TASK REQUIREMENTS » Below are the entries; give again exactly the lines from the one mentioning "pink line: (41, 188) -> (41, 211), moved" through the one mentioning "brown rectangle: (108, 77)", inclusive.

*** Block opens ***

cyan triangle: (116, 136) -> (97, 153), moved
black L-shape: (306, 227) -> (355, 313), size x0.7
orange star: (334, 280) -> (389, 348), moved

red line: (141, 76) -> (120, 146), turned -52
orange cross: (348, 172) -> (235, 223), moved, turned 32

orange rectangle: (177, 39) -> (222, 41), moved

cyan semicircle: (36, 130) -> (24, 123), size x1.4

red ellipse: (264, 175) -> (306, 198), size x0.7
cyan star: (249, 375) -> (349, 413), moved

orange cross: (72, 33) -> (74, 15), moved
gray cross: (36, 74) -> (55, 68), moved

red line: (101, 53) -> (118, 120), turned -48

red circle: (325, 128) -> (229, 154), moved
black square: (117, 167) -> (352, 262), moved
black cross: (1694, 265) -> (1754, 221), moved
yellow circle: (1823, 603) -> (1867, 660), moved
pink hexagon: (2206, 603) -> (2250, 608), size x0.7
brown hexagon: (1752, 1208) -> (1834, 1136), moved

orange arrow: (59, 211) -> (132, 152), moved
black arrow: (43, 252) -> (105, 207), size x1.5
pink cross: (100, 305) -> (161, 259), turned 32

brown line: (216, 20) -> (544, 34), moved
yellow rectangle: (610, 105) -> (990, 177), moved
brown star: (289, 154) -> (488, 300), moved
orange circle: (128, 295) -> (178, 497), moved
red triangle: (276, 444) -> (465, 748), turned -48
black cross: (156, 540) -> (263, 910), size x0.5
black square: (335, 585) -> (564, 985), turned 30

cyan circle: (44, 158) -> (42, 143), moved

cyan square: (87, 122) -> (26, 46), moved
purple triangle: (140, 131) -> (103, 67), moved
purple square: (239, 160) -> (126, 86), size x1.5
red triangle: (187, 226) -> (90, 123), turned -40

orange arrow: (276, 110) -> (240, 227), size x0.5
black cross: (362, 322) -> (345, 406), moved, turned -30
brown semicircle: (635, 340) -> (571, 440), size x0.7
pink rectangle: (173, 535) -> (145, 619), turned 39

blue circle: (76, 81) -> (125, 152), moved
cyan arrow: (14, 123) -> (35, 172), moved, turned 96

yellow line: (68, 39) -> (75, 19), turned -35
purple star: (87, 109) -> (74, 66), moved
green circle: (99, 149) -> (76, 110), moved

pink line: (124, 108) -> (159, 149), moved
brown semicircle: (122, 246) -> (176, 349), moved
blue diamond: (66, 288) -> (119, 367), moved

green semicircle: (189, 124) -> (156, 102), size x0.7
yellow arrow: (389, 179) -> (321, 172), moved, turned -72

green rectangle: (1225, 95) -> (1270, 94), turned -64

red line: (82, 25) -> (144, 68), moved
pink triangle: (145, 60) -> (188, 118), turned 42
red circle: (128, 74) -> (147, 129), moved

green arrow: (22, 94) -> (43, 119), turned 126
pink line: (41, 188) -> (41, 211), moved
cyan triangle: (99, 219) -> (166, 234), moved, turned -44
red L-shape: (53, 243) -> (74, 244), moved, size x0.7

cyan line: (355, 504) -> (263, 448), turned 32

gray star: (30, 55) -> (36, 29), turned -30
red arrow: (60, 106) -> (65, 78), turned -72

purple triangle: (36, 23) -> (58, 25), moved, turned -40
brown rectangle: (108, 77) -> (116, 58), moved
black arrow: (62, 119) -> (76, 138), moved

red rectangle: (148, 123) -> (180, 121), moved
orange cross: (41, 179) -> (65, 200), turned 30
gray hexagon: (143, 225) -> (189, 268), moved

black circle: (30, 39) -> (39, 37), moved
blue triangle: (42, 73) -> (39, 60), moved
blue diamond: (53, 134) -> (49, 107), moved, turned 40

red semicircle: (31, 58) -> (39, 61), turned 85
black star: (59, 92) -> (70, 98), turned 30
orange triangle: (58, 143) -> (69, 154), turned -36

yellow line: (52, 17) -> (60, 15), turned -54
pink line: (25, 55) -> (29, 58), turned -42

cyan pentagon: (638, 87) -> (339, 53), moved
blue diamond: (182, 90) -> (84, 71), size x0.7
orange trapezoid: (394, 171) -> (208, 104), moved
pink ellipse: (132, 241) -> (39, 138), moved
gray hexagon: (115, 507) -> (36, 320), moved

*** Block closes ***

ANSWER AREA »
pink line: (41, 188) -> (41, 211), moved
cyan triangle: (99, 219) -> (166, 234), moved, turned -44
red L-shape: (53, 243) -> (74, 244), moved, size x0.7

cyan line: (355, 504) -> (263, 448), turned 32

gray star: (30, 55) -> (36, 29), turned -30
red arrow: (60, 106) -> (65, 78), turned -72

purple triangle: (36, 23) -> (58, 25), moved, turned -40
brown rectangle: (108, 77) -> (116, 58), moved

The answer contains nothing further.